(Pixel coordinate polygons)

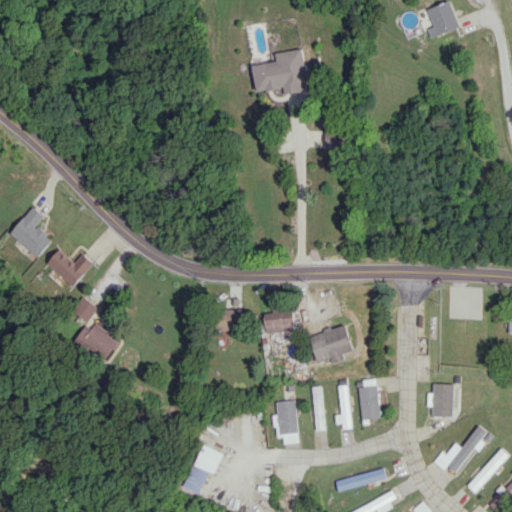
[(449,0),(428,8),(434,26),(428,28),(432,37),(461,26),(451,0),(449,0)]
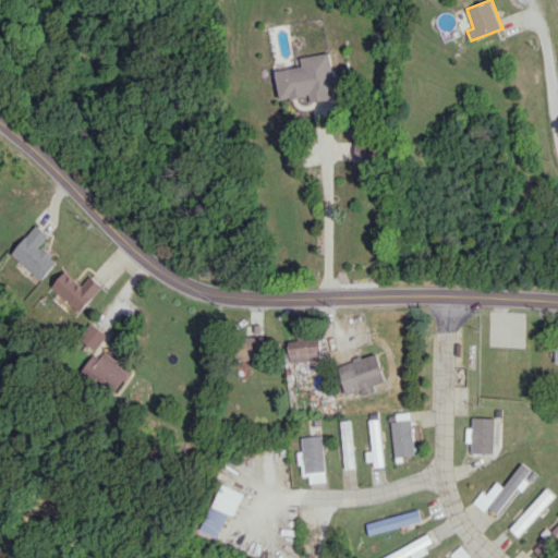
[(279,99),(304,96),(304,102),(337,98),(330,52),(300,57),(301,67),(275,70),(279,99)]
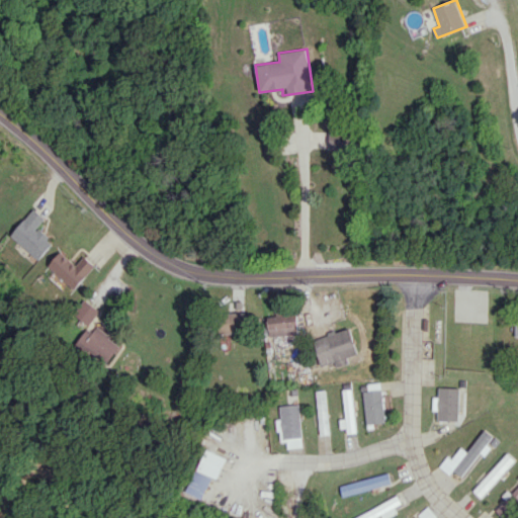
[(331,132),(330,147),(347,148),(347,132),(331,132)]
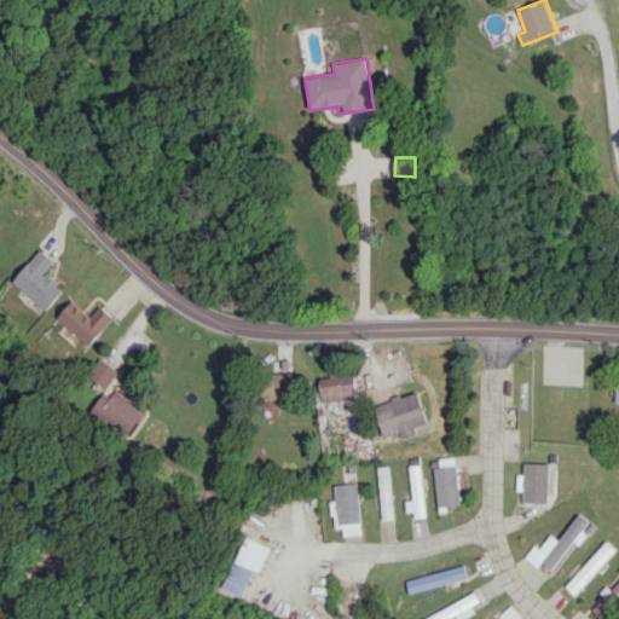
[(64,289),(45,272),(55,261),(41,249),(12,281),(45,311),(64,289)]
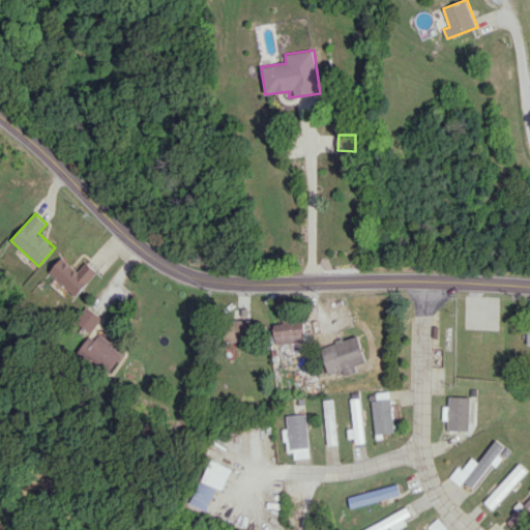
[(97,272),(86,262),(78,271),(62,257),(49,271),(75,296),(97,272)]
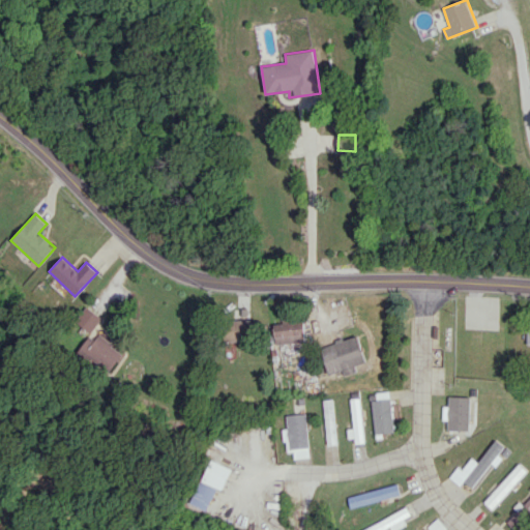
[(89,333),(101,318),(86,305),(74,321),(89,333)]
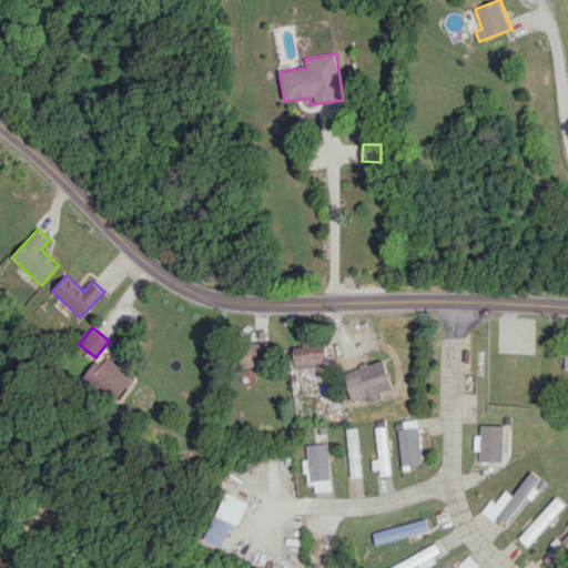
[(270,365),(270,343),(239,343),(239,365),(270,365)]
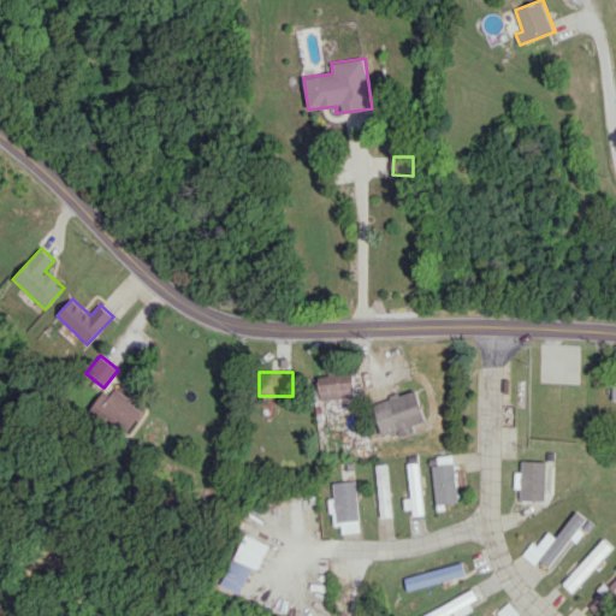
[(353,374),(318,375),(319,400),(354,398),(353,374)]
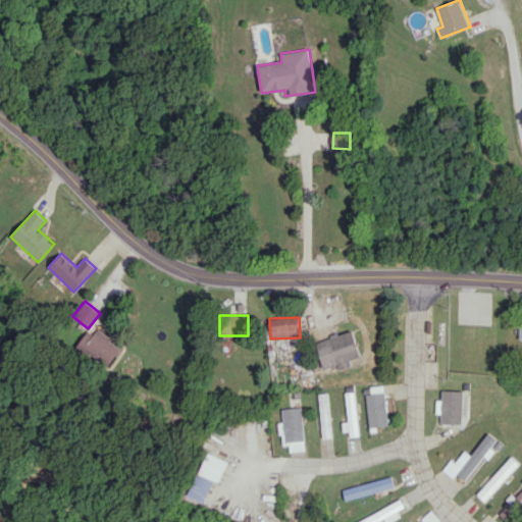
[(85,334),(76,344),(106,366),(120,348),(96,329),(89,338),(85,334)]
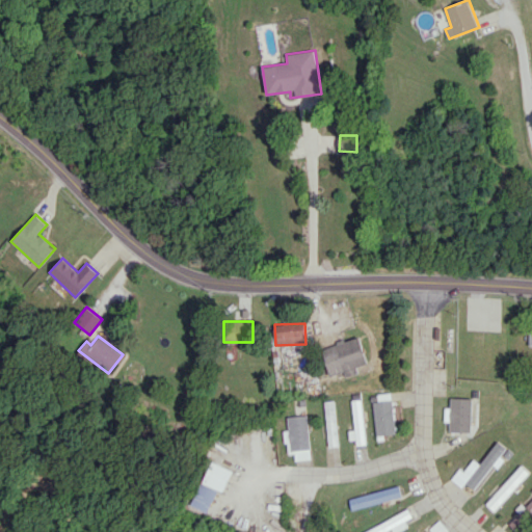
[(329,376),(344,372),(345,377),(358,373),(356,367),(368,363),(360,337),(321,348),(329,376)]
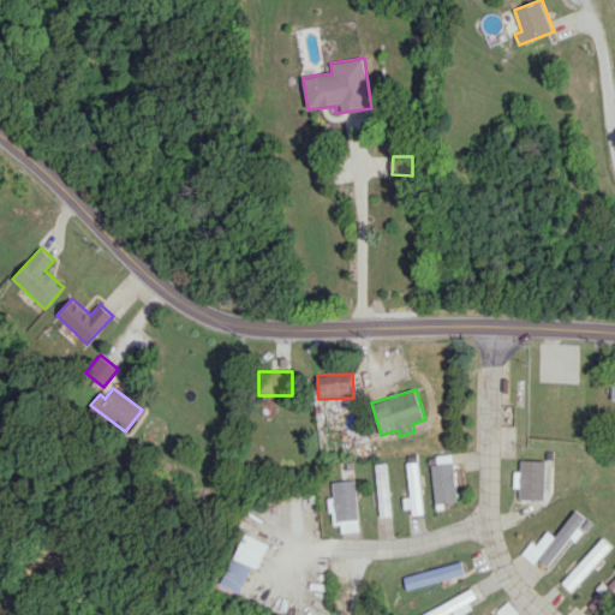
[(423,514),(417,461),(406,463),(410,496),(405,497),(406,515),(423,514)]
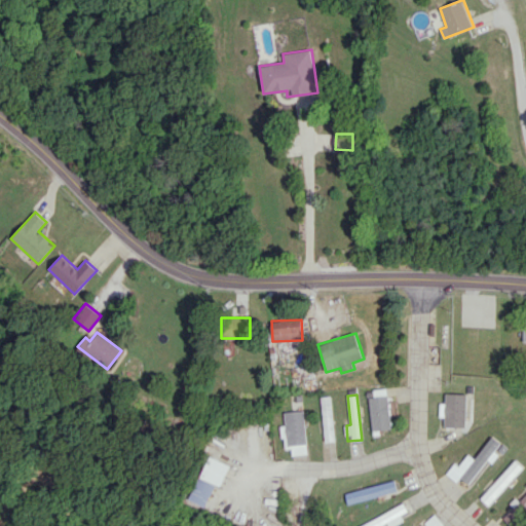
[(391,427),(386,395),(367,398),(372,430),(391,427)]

--

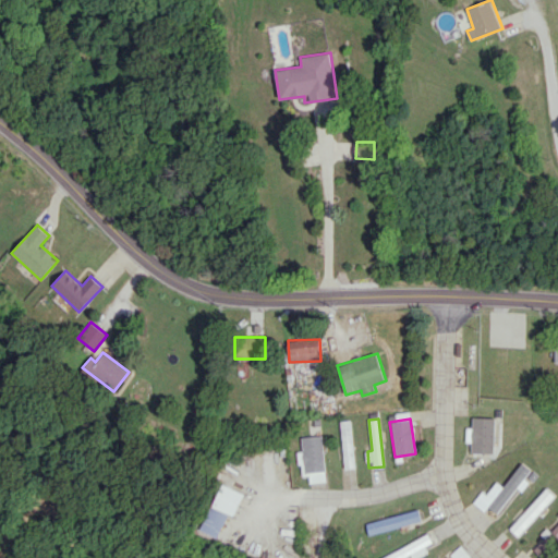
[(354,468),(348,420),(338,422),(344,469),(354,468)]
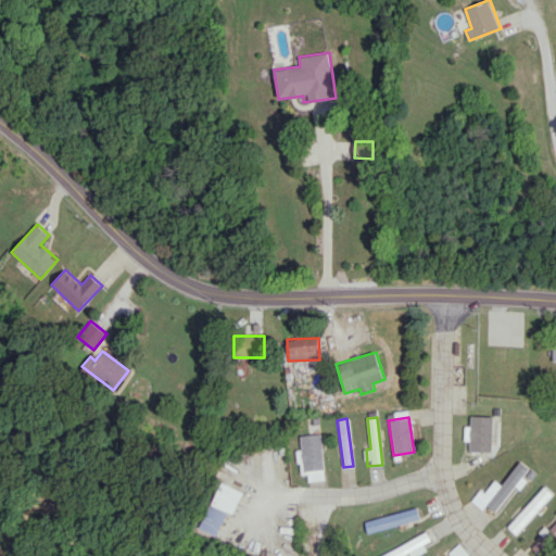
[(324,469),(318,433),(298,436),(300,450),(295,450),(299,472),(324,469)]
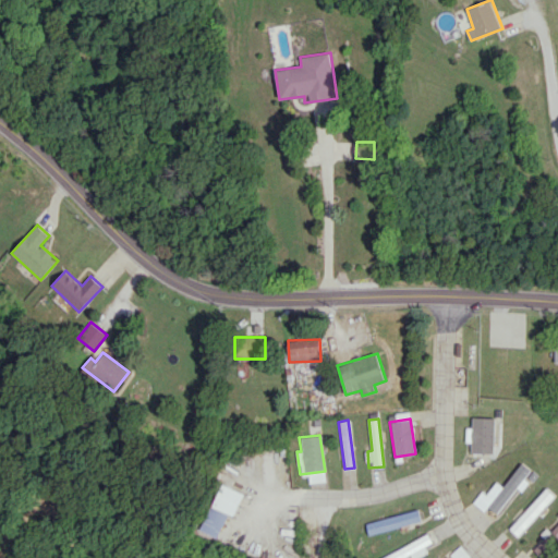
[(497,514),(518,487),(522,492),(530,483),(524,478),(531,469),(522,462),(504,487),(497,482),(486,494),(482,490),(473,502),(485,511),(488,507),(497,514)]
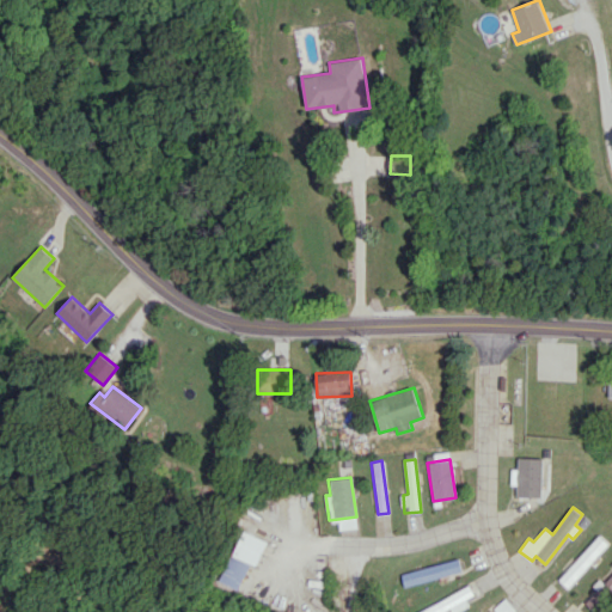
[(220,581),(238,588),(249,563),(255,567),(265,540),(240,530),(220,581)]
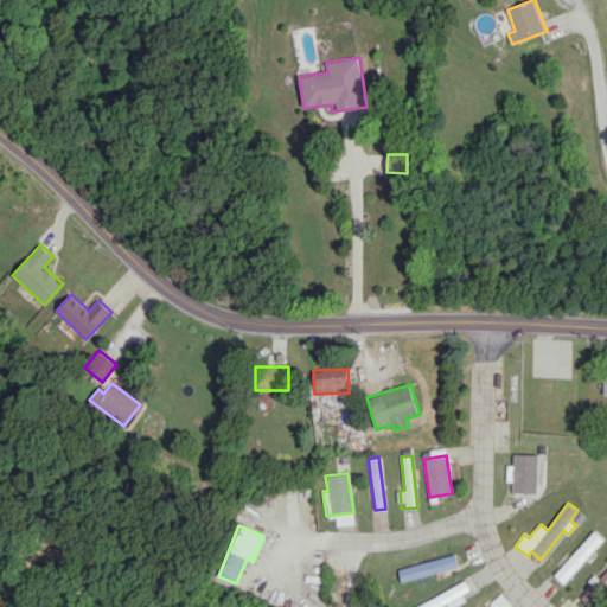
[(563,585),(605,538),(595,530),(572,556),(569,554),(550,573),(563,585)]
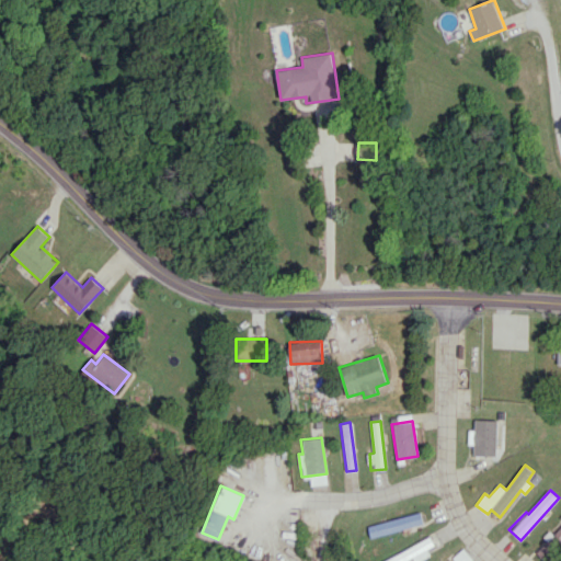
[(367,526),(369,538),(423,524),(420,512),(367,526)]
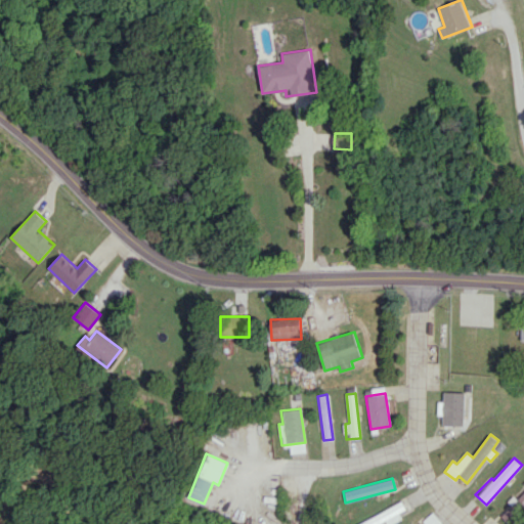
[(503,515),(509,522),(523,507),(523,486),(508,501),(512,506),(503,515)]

EXERCISE OBJECTIVE: Starting at the line above that has "[(270,365),(270,343),(239,343),(239,365),(270,365)]" and ending at the line that has "[(391,427),(386,395),(367,398),(372,430),(391,427)]", copy each line exactly, leaving the pictures out and adding nothing.

PROBLEM SOLUTION:
[(270,365),(270,343),(239,343),(239,365),(270,365)]
[(353,374),(318,375),(319,400),(354,398),(353,374)]
[(85,334),(76,344),(106,366),(120,348),(96,329),(89,338),(85,334)]
[(329,376),(344,372),(345,377),(358,373),(356,367),(368,363),(360,337),(321,348),(329,376)]
[(423,514),(417,461),(406,463),(410,496),(405,497),(406,515),(423,514)]
[(391,427),(386,395),(367,398),(372,430),(391,427)]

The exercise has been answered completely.